Task instructions: Return the entries below word for word. No picture belongs in the copy.
+ + + + +
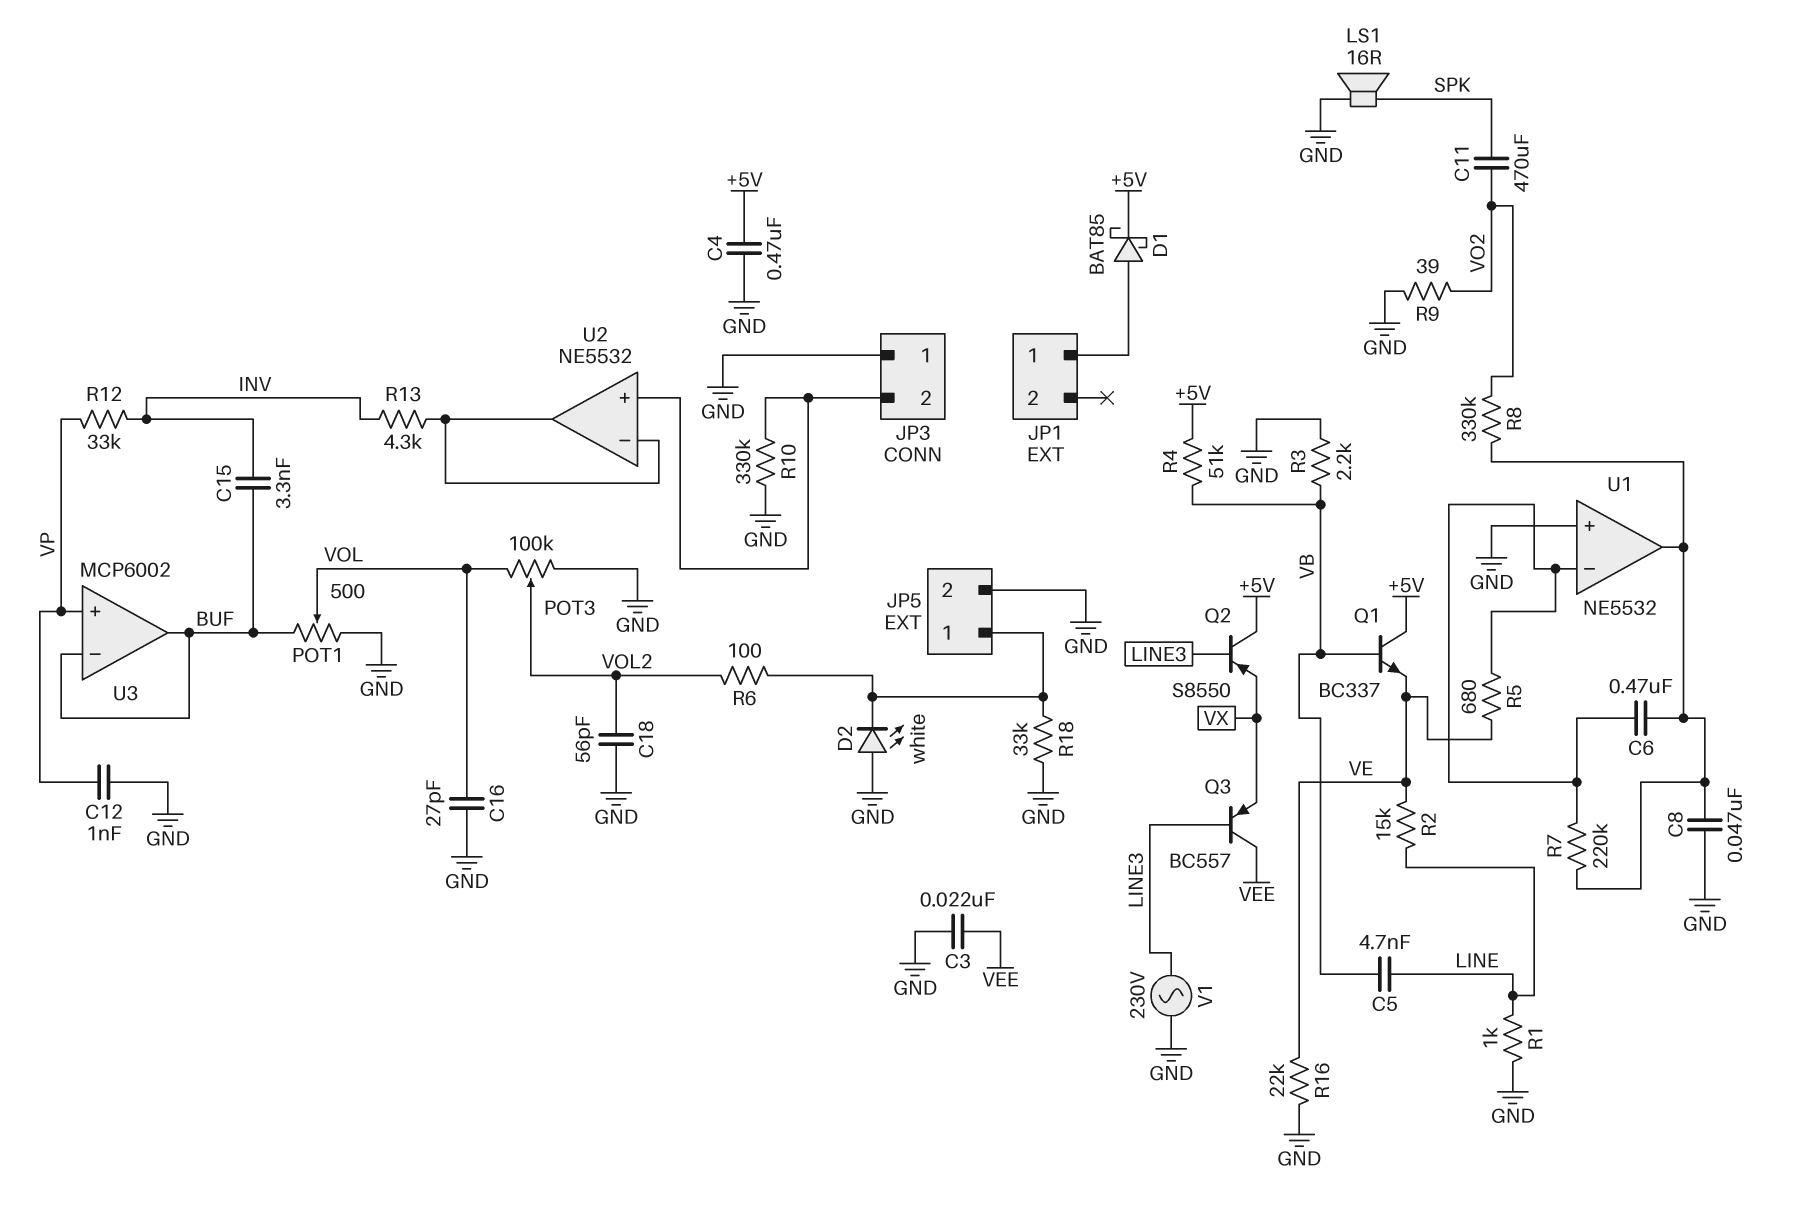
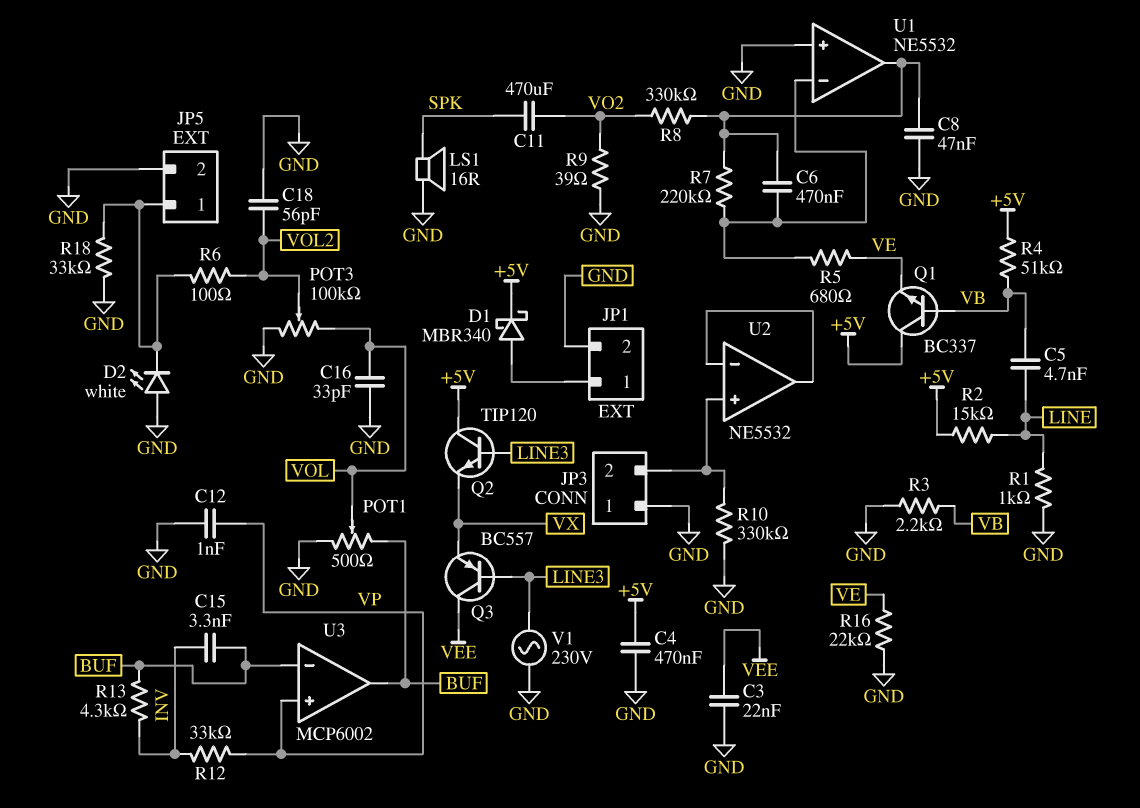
C16: 27pF (GND, VOL) -> 33pF (GND, VOL)
D1: schottky BAT85 (A JP1/1, K +5V) -> schottky MBR340 (A JP1/1, K +5V)
JP1 pin 2: none -> GND
Q2: PNP S8550 (B LINE3, C +5V, E VX) -> NPN TIP120 (B LINE3, C +5V, E VX)
R2: 15k (LINE, VE) -> 15k (+5V, LINE)
R13: 4.3k (INV, U2/in-) -> 4.3k (BUF, INV)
+ + + + +
Answer area:
C16: 27pF (GND, VOL) -> 33pF (GND, VOL)
D1: schottky BAT85 (A JP1/1, K +5V) -> schottky MBR340 (A JP1/1, K +5V)
JP1 pin 2: none -> GND
Q2: PNP S8550 (B LINE3, C +5V, E VX) -> NPN TIP120 (B LINE3, C +5V, E VX)
R2: 15k (LINE, VE) -> 15k (+5V, LINE)
R13: 4.3k (INV, U2/in-) -> 4.3k (BUF, INV)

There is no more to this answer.